> What the task asks
Below is a listing with pictures in it; transcribe exactly the lines from the one that has "yellow bowl: 1 -> 3" through the one that has "grey calculator: 4 -> 3", and omit those pictures.

> Dataset content
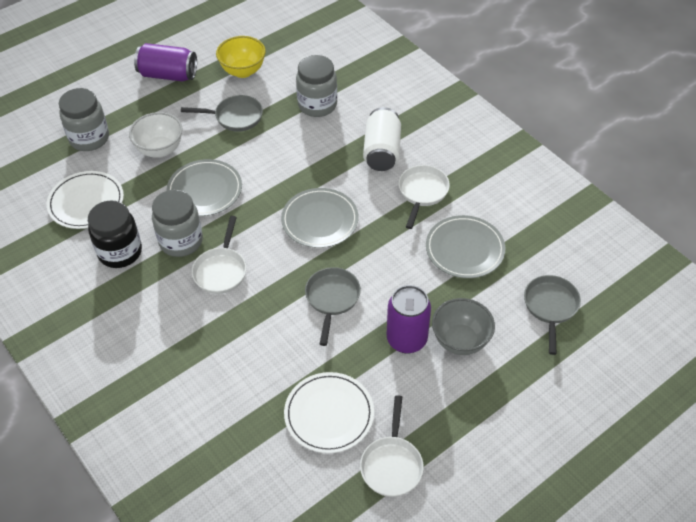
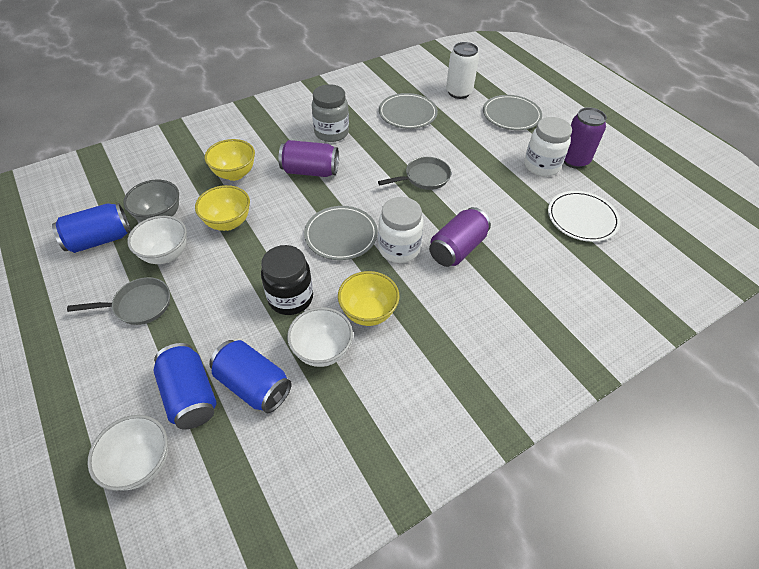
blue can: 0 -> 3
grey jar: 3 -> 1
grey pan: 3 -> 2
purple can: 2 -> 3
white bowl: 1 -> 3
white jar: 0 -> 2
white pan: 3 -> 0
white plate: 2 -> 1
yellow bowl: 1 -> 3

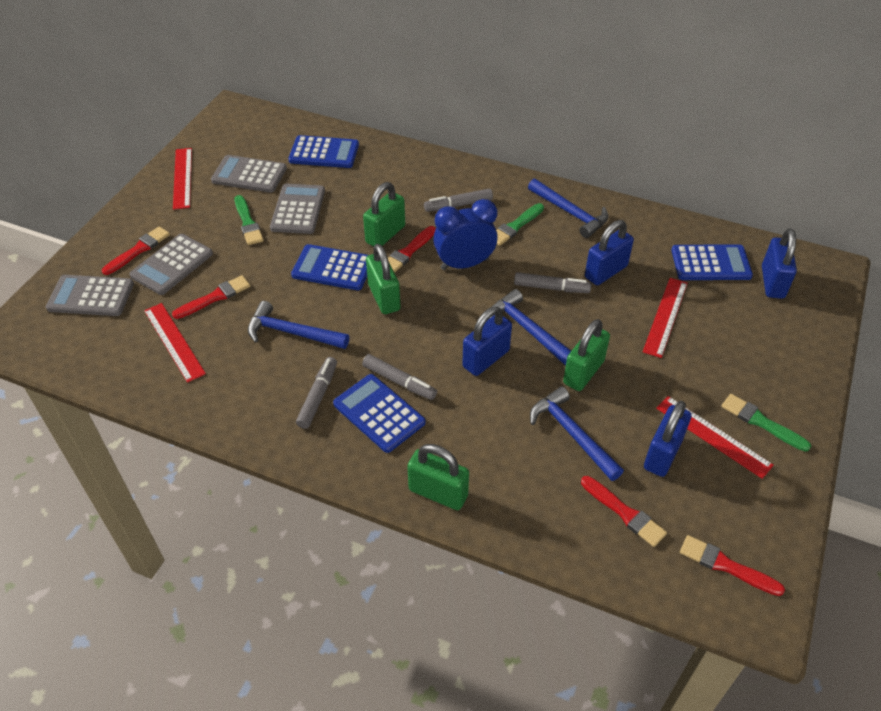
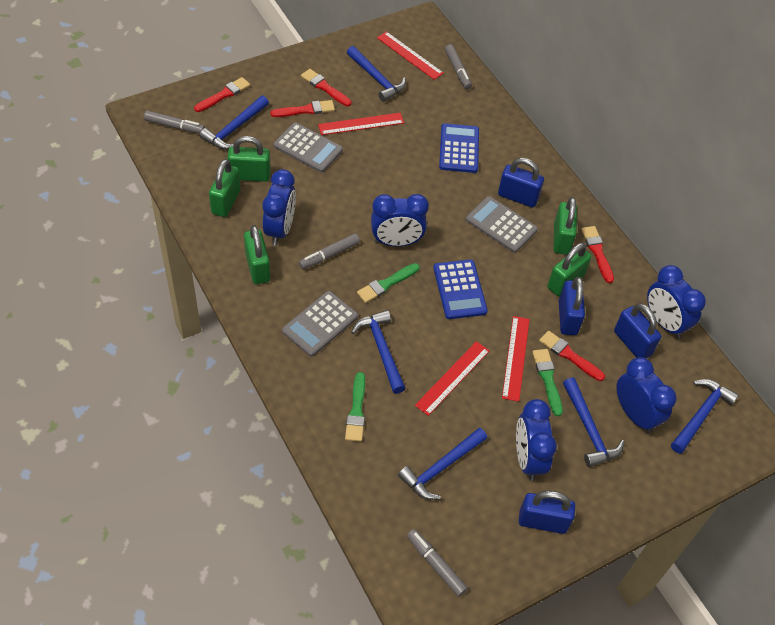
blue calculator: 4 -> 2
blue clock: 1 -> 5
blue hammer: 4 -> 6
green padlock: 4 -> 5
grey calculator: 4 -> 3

==

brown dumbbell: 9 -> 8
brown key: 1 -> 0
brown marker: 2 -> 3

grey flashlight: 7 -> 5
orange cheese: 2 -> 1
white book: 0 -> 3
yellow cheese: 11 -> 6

* * *

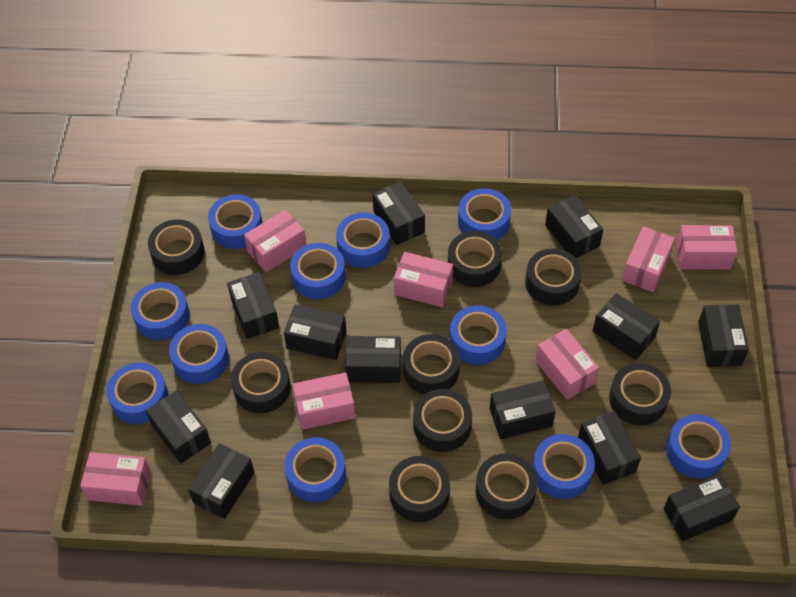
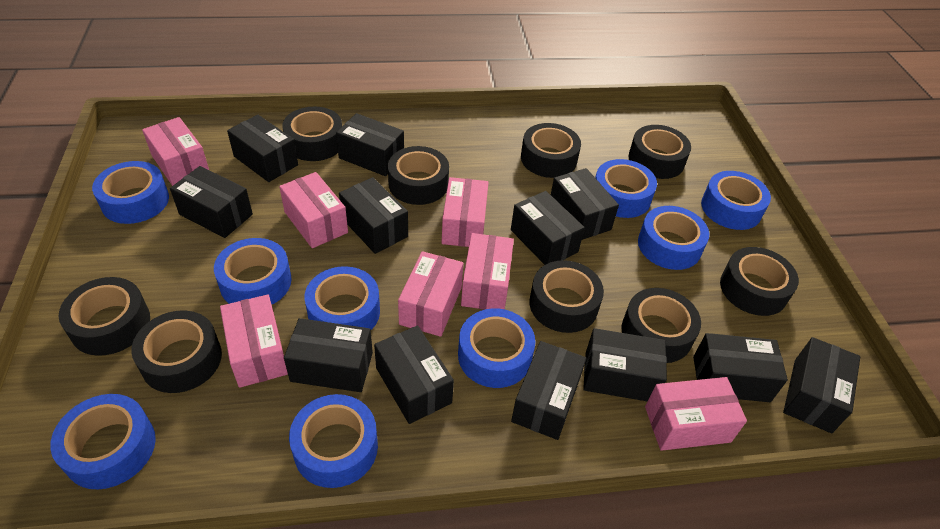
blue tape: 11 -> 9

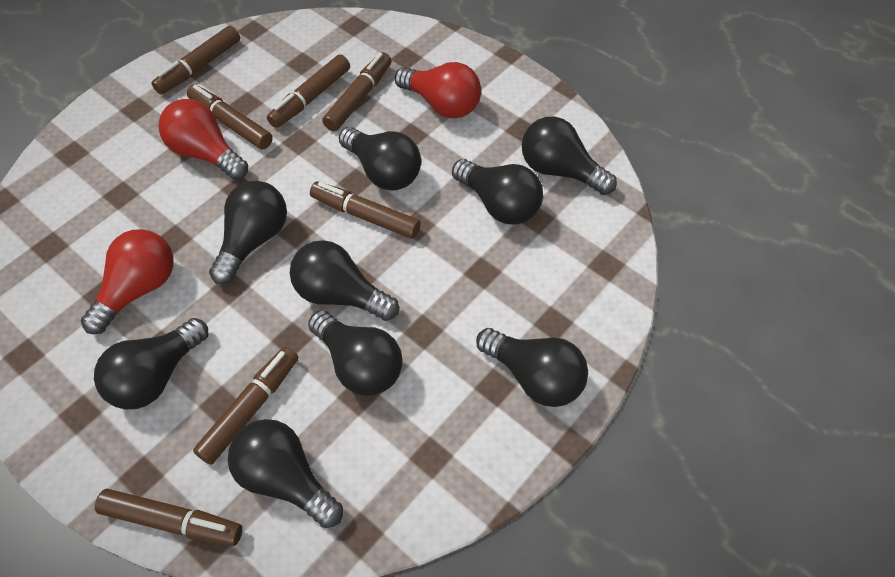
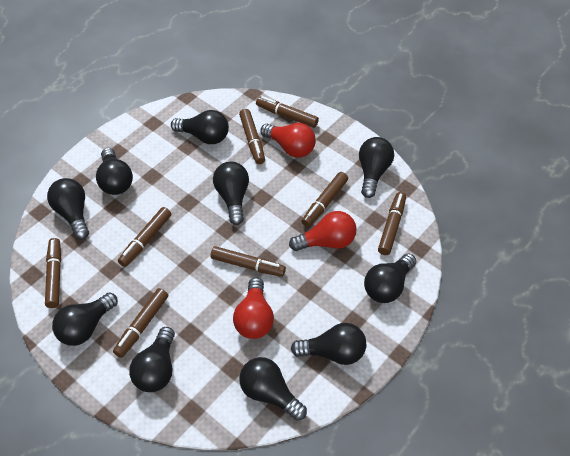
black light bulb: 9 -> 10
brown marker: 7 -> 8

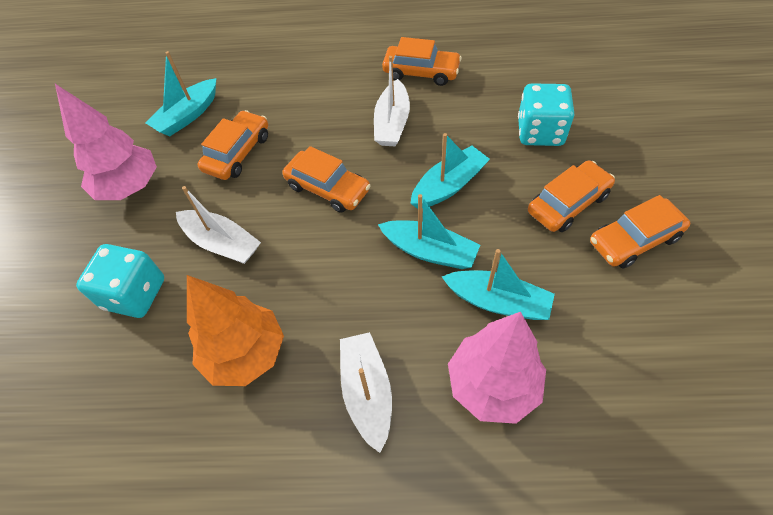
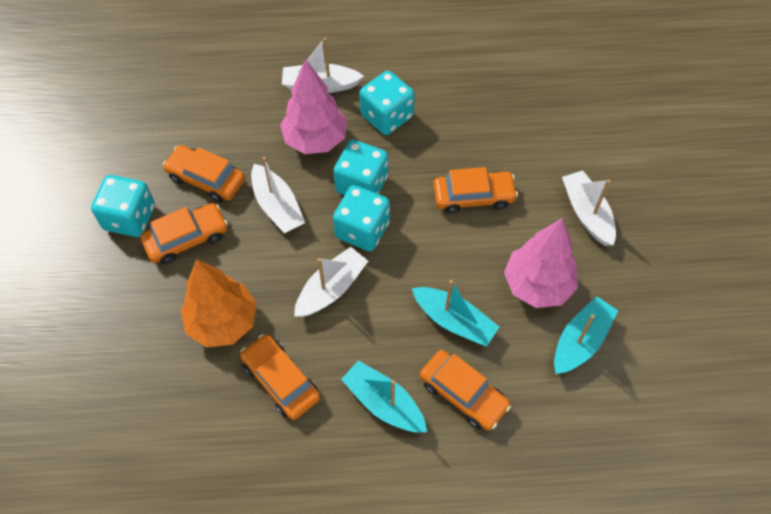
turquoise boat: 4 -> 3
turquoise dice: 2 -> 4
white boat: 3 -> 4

> Solution for this exercise
yellow bowl: 1 -> 3

blue calculator: 4 -> 2
blue clock: 1 -> 5
blue hammer: 4 -> 6
green padlock: 4 -> 5
grey calculator: 4 -> 3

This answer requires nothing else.